ASSIGNED TASK :: Tally the lines in the data that follows that include the word "ellipse", and report nothing but the total.

RECORDS PROVIDED ::

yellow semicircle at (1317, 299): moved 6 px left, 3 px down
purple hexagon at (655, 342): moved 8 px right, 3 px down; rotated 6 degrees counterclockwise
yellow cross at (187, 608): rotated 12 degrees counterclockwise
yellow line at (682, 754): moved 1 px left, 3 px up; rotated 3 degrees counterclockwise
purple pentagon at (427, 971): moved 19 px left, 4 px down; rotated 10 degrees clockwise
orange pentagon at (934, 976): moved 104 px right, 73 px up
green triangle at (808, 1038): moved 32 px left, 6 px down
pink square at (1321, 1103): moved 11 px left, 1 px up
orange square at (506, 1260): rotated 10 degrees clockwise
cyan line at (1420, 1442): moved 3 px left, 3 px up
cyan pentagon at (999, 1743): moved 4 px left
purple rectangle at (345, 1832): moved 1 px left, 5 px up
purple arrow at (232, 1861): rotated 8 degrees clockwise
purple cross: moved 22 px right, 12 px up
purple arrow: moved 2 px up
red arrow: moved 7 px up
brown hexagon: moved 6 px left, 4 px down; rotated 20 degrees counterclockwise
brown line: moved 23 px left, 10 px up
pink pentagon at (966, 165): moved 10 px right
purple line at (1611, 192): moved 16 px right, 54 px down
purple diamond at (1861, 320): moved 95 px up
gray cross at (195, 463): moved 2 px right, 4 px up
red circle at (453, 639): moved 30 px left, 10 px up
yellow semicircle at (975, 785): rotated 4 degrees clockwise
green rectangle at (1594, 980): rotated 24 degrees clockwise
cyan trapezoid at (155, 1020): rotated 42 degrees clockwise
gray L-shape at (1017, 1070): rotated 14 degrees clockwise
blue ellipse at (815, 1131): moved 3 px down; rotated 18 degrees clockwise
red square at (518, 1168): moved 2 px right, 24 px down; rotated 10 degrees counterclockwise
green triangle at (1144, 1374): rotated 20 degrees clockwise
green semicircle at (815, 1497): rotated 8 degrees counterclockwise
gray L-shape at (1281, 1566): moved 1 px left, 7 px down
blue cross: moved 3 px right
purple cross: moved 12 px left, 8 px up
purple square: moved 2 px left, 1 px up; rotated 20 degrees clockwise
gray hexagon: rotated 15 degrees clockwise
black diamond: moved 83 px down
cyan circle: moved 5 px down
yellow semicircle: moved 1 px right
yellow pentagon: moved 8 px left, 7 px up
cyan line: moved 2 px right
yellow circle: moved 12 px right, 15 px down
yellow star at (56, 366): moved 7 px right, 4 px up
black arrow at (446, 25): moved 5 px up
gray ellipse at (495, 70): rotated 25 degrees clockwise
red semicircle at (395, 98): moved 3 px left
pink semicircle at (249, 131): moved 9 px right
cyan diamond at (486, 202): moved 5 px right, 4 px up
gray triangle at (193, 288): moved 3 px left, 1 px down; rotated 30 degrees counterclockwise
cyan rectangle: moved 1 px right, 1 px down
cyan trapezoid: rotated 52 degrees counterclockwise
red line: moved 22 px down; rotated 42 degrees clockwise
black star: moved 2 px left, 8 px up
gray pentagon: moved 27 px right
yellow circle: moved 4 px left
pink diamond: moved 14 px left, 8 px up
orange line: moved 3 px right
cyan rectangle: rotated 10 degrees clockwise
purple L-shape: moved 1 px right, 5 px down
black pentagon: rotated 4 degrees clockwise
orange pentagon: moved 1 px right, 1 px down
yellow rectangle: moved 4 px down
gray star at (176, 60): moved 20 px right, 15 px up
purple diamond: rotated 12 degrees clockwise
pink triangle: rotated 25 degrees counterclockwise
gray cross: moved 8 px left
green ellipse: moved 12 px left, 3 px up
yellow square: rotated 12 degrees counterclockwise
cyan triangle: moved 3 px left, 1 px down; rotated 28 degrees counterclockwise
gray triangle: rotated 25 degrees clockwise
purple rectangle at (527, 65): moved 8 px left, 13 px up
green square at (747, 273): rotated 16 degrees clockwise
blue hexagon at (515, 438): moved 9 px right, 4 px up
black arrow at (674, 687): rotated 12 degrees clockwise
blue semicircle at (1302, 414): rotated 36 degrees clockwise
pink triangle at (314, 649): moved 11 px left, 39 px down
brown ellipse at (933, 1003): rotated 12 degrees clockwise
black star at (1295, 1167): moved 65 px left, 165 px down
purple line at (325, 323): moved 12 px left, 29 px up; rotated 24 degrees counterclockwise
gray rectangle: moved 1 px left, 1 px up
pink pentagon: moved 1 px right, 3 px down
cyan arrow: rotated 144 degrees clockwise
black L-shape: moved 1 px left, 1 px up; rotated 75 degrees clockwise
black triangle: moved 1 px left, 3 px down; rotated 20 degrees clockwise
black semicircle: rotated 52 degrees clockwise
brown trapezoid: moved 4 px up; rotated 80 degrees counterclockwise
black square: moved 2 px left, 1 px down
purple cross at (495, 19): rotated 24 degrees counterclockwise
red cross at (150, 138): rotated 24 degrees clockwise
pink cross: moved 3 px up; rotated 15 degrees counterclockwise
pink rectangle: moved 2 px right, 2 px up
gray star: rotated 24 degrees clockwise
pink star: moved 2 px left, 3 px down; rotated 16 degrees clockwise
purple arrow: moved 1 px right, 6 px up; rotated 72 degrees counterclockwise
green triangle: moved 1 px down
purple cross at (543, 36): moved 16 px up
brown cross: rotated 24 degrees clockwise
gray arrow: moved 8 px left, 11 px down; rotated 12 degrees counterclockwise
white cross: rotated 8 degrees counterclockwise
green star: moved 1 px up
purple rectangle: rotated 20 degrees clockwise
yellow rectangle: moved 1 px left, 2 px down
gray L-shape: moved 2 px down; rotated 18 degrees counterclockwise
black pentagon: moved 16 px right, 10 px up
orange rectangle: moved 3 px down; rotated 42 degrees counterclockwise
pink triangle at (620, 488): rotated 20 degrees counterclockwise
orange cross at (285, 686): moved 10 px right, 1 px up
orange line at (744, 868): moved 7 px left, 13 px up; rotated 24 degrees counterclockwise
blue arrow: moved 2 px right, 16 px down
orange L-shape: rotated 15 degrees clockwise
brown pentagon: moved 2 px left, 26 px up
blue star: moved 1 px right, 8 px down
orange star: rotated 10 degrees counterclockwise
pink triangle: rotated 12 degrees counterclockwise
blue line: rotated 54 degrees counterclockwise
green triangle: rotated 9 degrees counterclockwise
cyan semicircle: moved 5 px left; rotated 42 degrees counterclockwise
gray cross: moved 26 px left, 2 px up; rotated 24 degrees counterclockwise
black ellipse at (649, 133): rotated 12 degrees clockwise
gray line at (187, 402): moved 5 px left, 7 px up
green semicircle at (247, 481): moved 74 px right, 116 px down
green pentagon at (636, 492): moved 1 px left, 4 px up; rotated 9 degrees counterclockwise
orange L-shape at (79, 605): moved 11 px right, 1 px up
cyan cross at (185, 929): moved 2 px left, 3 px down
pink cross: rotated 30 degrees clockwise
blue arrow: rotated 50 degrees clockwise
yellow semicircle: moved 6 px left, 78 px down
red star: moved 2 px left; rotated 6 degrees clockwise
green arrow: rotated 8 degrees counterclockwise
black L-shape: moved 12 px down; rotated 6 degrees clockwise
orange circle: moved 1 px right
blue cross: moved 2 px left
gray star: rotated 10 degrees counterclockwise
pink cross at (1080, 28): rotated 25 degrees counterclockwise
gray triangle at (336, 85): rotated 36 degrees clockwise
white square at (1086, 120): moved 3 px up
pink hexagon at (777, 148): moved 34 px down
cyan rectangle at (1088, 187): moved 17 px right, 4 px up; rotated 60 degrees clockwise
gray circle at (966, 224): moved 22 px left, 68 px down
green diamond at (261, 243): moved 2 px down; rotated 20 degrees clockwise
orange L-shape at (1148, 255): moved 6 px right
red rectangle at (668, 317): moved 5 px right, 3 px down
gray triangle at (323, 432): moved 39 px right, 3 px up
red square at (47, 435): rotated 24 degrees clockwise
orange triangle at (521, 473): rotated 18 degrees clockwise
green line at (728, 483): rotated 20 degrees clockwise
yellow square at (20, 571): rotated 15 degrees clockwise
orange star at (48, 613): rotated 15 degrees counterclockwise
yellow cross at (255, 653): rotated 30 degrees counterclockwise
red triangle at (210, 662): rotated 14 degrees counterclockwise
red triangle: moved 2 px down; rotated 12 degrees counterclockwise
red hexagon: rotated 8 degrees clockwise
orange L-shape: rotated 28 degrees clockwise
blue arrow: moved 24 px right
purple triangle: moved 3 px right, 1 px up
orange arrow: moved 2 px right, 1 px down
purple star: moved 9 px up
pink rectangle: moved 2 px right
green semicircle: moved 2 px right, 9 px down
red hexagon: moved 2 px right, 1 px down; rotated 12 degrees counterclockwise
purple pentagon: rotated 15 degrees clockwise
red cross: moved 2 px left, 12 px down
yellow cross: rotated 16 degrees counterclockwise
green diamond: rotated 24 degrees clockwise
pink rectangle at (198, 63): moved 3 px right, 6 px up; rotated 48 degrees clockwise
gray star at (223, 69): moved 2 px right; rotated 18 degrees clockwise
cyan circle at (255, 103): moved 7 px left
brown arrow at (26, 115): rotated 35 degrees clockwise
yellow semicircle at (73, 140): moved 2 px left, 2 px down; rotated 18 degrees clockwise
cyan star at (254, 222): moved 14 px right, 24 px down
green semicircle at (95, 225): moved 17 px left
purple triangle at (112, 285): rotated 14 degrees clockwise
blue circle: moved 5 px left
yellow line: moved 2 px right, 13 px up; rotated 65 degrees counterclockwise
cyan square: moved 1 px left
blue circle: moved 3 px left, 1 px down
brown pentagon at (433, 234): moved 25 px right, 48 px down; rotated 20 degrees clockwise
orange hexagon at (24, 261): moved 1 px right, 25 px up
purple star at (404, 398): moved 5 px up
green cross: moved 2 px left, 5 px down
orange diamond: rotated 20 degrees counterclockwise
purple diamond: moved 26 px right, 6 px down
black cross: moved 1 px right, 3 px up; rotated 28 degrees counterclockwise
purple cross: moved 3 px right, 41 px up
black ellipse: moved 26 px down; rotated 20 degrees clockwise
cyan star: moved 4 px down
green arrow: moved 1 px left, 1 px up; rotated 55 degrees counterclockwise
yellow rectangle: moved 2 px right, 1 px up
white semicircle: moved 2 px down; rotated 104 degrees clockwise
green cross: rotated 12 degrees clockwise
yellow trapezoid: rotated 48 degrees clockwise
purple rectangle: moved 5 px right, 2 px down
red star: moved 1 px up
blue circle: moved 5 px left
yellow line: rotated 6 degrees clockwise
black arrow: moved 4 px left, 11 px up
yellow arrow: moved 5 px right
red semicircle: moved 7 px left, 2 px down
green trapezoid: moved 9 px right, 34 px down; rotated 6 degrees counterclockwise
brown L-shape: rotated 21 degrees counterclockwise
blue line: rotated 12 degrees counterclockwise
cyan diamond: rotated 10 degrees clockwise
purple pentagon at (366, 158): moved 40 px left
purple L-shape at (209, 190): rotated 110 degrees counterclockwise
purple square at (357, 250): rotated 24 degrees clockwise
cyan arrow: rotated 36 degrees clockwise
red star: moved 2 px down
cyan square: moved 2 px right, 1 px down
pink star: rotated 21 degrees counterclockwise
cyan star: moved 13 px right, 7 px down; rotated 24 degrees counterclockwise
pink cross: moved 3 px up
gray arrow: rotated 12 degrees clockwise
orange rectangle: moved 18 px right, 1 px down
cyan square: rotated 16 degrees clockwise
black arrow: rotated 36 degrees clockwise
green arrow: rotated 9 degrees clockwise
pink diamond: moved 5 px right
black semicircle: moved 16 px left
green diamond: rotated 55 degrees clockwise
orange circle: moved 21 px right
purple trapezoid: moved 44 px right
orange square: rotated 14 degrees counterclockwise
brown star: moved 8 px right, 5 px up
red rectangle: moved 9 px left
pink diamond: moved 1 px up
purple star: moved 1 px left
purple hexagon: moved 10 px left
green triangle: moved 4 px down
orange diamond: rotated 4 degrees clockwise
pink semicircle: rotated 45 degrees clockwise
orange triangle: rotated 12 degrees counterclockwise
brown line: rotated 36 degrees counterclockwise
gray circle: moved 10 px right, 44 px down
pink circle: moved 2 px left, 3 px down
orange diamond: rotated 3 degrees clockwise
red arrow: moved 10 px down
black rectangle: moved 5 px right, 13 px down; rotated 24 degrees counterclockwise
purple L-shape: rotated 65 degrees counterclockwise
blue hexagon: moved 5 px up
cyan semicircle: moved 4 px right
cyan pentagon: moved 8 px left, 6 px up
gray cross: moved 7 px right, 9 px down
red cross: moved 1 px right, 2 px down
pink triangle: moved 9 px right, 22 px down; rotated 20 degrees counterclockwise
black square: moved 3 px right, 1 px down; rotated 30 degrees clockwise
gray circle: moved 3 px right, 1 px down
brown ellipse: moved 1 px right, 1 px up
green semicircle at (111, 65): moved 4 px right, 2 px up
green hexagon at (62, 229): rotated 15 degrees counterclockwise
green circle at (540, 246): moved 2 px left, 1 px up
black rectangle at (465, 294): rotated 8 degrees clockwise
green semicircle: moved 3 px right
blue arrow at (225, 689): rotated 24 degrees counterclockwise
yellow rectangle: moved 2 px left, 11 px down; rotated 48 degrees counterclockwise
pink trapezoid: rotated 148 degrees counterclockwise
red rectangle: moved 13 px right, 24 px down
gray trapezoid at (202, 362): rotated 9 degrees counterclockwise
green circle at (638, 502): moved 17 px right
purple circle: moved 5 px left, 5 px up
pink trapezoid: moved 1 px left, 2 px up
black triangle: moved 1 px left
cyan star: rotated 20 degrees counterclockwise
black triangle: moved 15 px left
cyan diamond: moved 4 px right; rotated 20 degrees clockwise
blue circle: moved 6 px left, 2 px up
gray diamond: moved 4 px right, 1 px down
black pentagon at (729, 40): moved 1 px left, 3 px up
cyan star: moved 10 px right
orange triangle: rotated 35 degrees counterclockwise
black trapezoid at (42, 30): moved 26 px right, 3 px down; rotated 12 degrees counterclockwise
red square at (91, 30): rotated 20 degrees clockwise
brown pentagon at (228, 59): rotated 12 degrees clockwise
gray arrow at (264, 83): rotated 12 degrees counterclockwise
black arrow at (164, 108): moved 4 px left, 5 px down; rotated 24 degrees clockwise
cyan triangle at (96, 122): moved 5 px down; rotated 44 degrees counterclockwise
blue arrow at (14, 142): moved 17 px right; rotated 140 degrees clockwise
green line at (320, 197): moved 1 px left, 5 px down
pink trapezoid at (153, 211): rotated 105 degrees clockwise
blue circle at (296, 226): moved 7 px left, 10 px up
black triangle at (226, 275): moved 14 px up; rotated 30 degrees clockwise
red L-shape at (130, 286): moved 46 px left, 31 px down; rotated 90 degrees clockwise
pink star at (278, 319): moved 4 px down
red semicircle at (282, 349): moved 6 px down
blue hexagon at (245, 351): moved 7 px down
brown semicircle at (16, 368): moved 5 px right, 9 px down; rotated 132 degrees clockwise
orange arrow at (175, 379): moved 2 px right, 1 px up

EXERCISE ANSWER :: 7